▶ _Your instructions_
Here are the records. Write out exactly the lines between the one holding "green banana: 6 -> 4" and the one holding "purple cake: 2 -> 4", inclusive.

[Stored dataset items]
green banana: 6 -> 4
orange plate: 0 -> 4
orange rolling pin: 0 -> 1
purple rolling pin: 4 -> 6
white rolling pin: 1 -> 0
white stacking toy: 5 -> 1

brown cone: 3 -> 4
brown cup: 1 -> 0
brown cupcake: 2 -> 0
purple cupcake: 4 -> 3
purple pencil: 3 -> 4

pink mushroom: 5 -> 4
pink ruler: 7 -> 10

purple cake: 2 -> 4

* * *

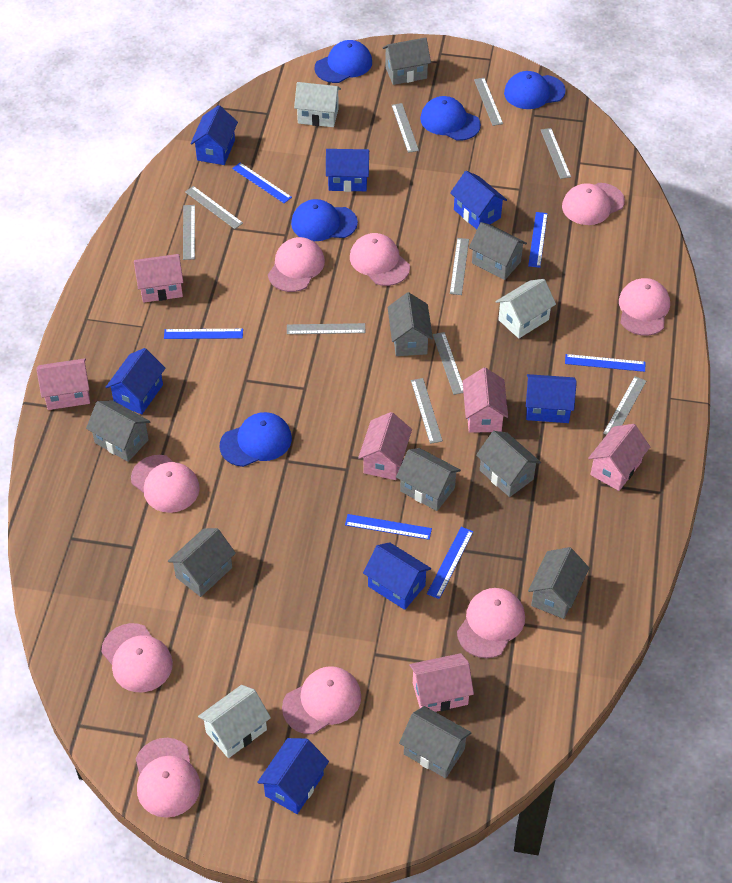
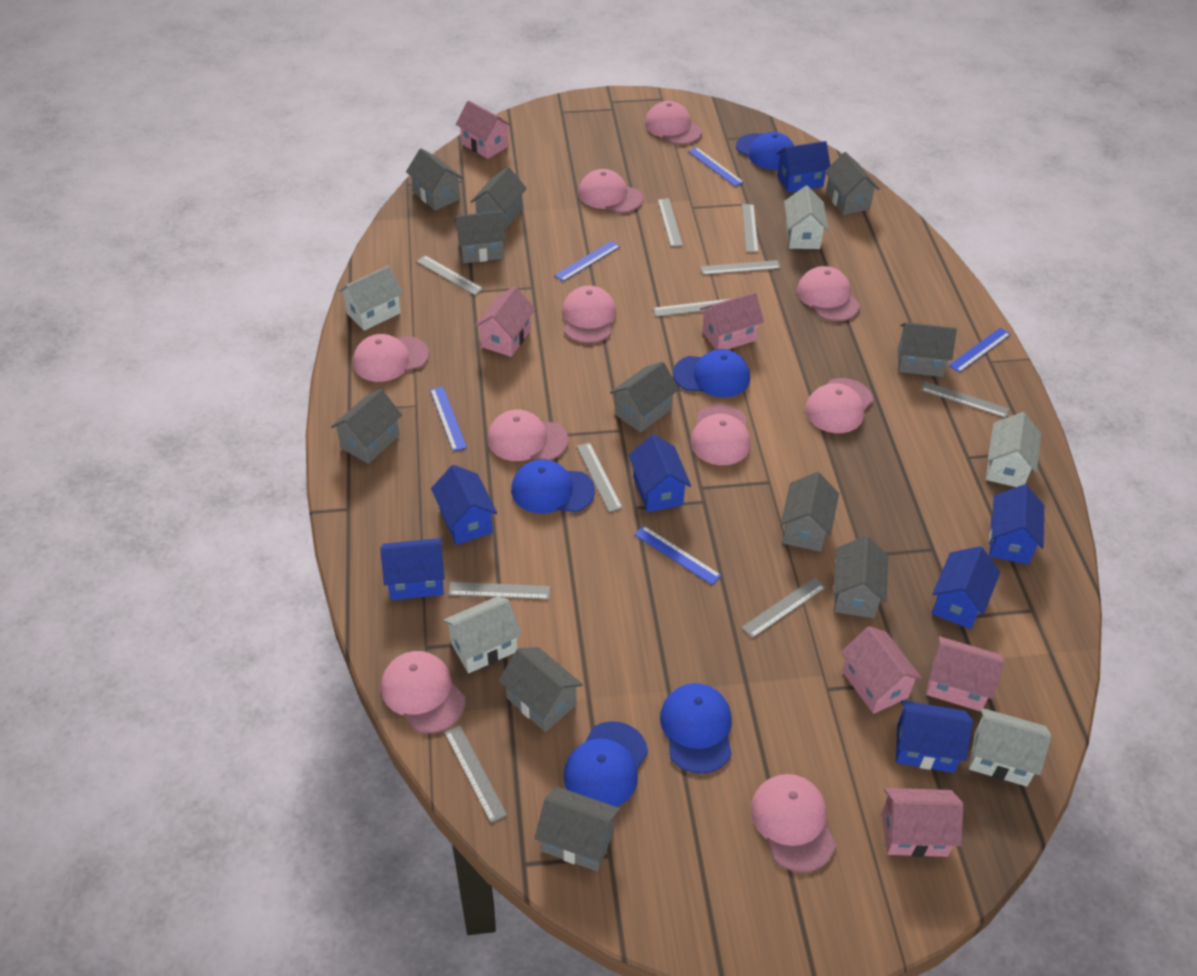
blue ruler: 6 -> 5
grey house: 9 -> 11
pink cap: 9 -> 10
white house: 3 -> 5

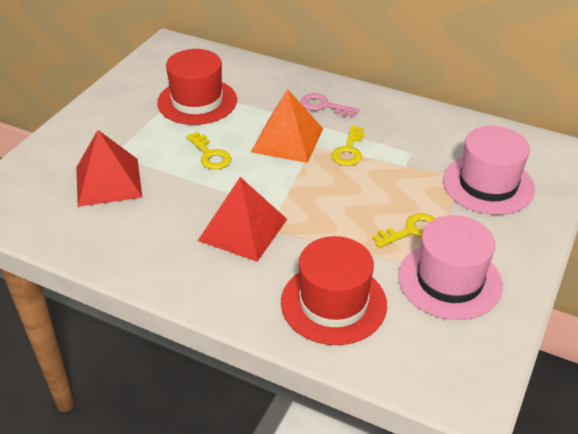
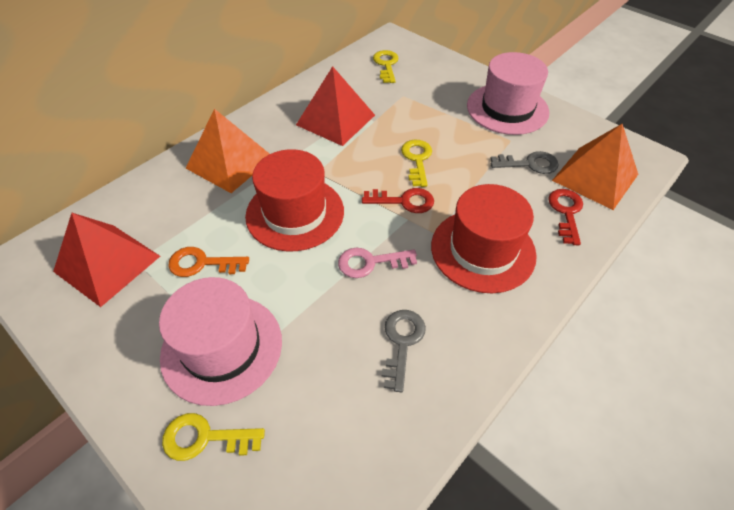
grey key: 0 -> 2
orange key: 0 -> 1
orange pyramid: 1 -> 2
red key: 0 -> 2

▶ _Output for this task_
green banana: 6 -> 4
orange plate: 0 -> 4
orange rolling pin: 0 -> 1
purple rolling pin: 4 -> 6
white rolling pin: 1 -> 0
white stacking toy: 5 -> 1

brown cone: 3 -> 4
brown cup: 1 -> 0
brown cupcake: 2 -> 0
purple cupcake: 4 -> 3
purple pencil: 3 -> 4

pink mushroom: 5 -> 4
pink ruler: 7 -> 10

purple cake: 2 -> 4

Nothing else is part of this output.